Exercise materials =>
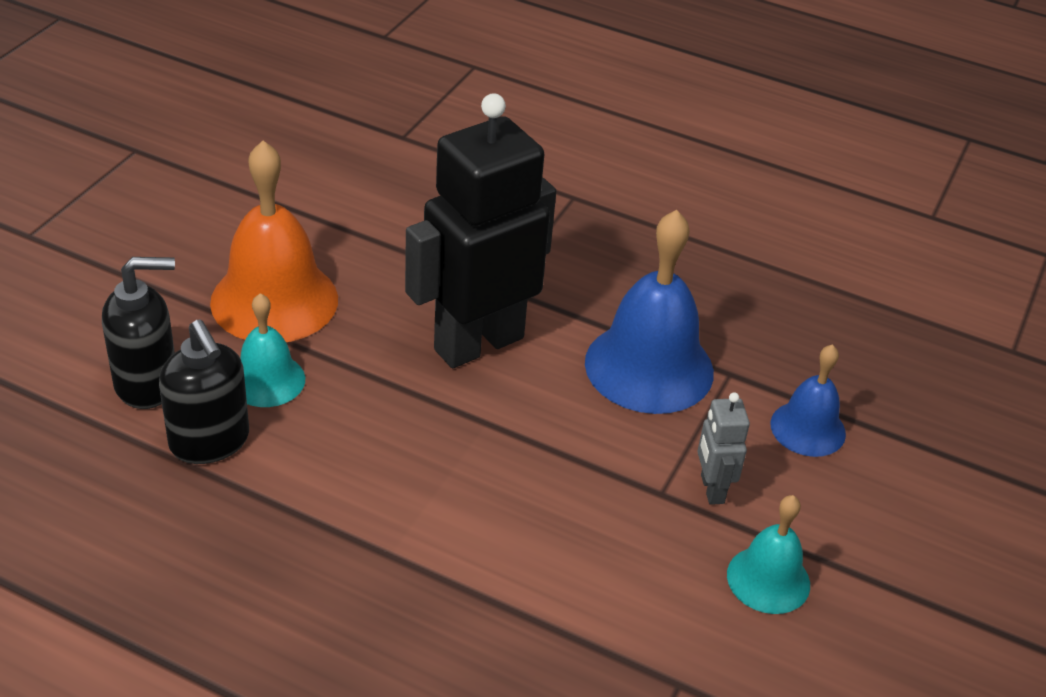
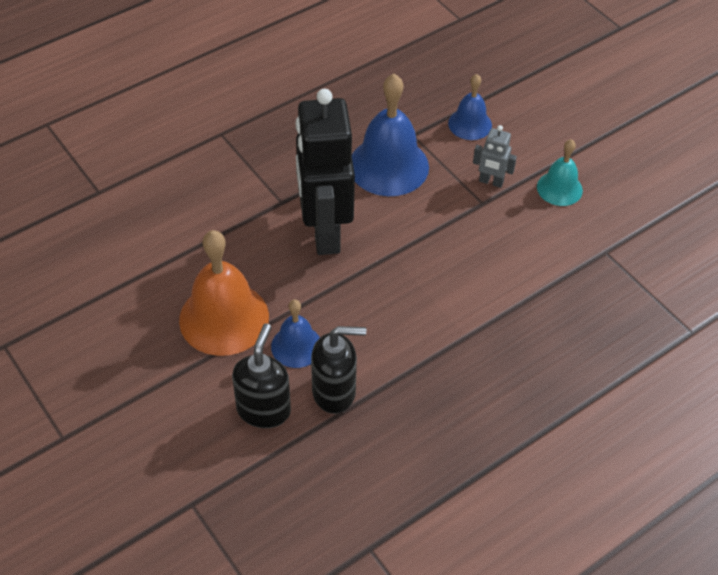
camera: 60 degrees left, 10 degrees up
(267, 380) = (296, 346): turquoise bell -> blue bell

--

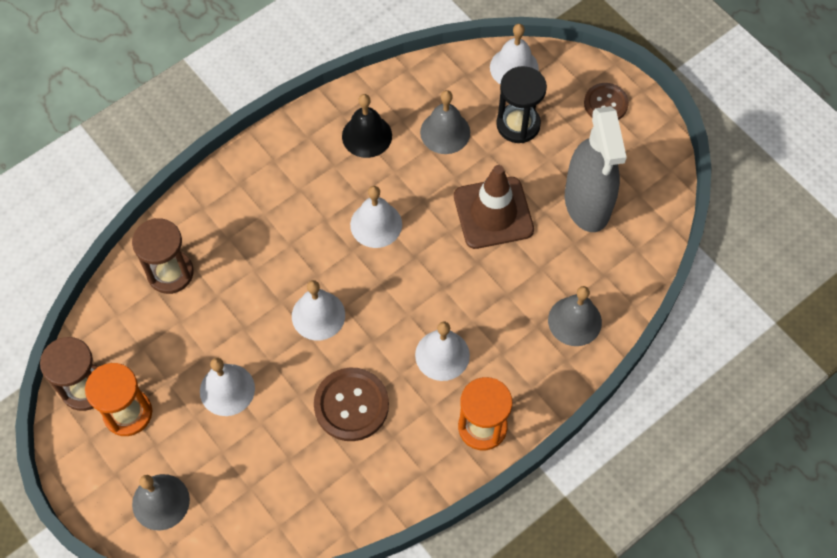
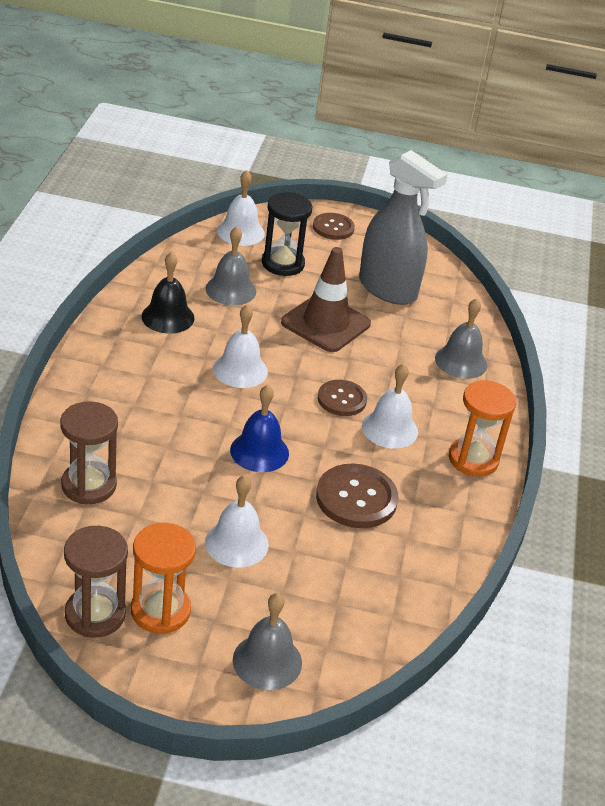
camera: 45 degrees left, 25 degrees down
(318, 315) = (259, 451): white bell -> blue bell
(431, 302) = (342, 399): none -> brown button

--

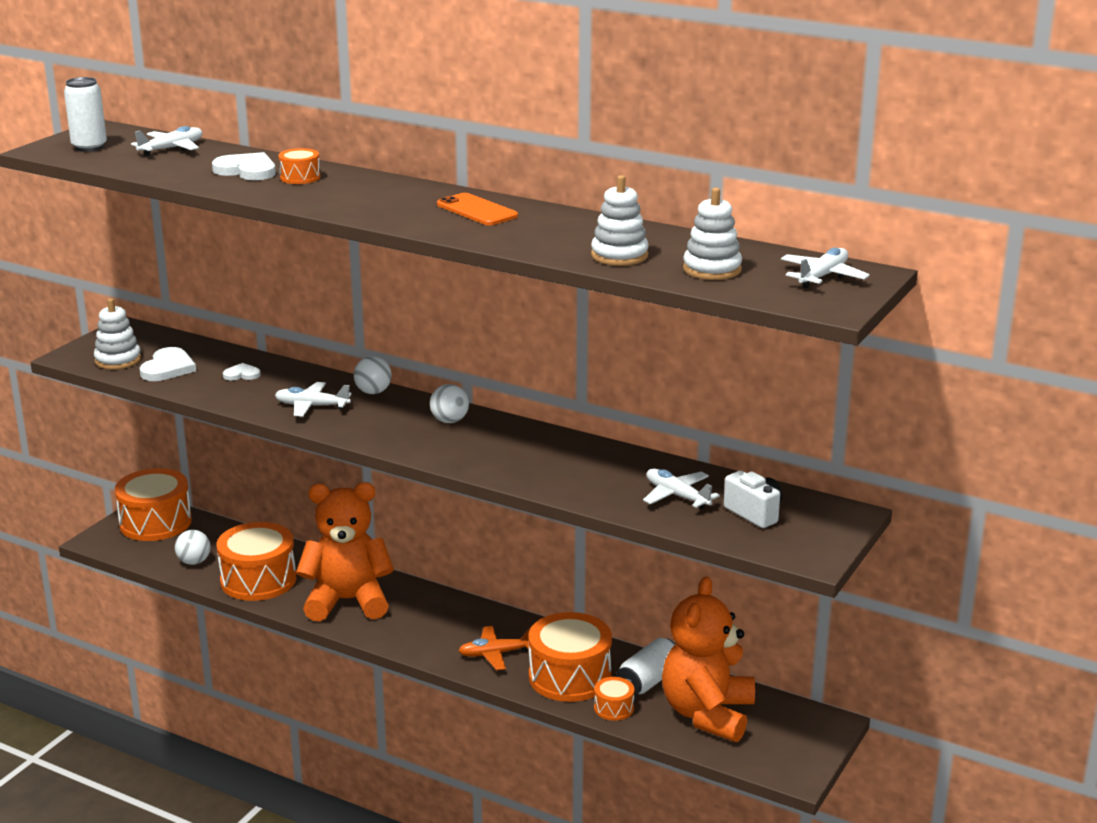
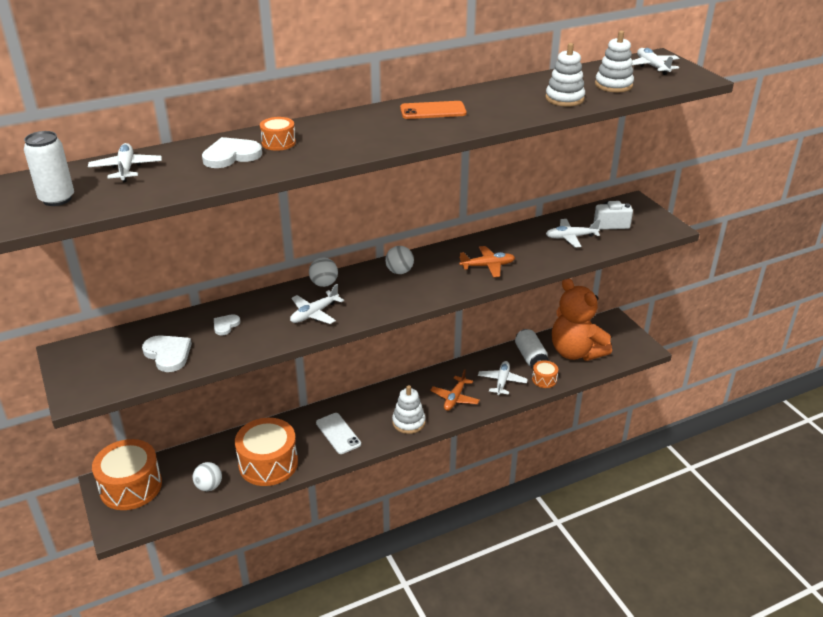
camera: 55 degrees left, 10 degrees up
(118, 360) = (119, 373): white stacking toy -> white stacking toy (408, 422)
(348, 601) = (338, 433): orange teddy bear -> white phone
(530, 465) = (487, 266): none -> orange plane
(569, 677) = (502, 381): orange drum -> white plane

Work to complete =>
Make a copy of each line in the records that has the word "none".

Response for this exercise =>
(431, 302) = (342, 399): none -> brown button
(530, 465) = (487, 266): none -> orange plane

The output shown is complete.